# Activity:
Your output must be the line containing "purple rocket: [131,158,170,217]" followed by every later line in the entries below, all copied exactly.

----

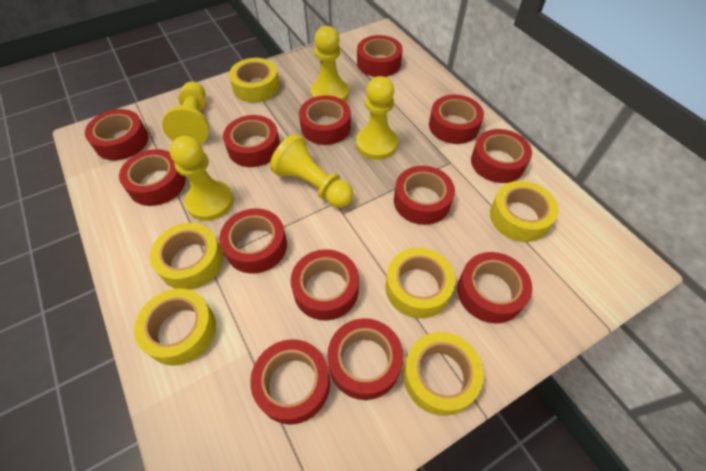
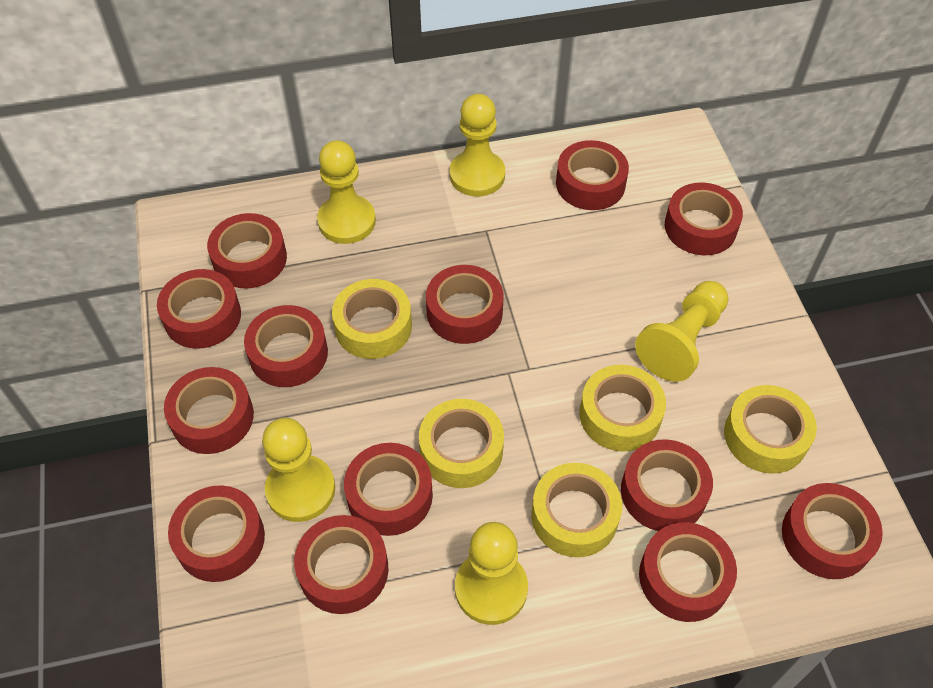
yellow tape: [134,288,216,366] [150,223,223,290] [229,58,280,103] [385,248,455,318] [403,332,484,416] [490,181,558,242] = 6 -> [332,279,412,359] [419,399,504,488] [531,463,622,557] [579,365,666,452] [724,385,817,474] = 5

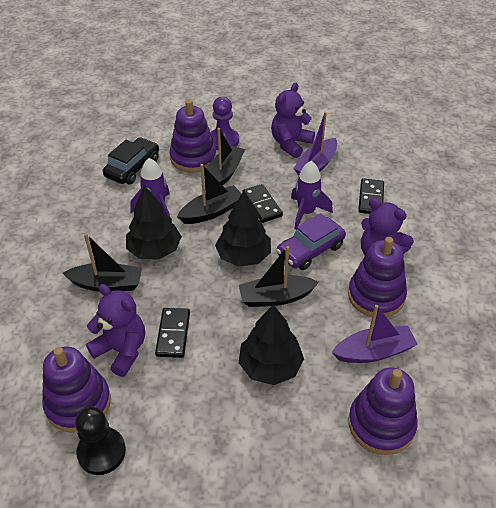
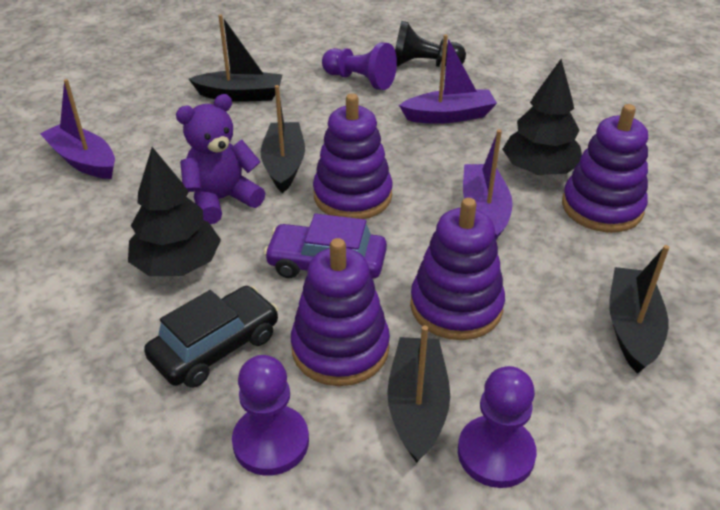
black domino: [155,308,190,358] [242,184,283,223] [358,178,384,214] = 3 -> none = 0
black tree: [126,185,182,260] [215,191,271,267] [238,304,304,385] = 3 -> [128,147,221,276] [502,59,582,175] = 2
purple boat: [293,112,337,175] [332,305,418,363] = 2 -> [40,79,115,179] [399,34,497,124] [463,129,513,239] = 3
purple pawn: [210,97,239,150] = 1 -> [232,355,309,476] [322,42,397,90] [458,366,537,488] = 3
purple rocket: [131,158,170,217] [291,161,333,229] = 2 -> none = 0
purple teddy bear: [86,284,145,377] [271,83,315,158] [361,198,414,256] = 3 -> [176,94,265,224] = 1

----

# Solution for this exercise:
purple rocket: [131,158,170,217] [291,161,333,229] = 2 -> none = 0
purple teddy bear: [86,284,145,377] [271,83,315,158] [361,198,414,256] = 3 -> [176,94,265,224] = 1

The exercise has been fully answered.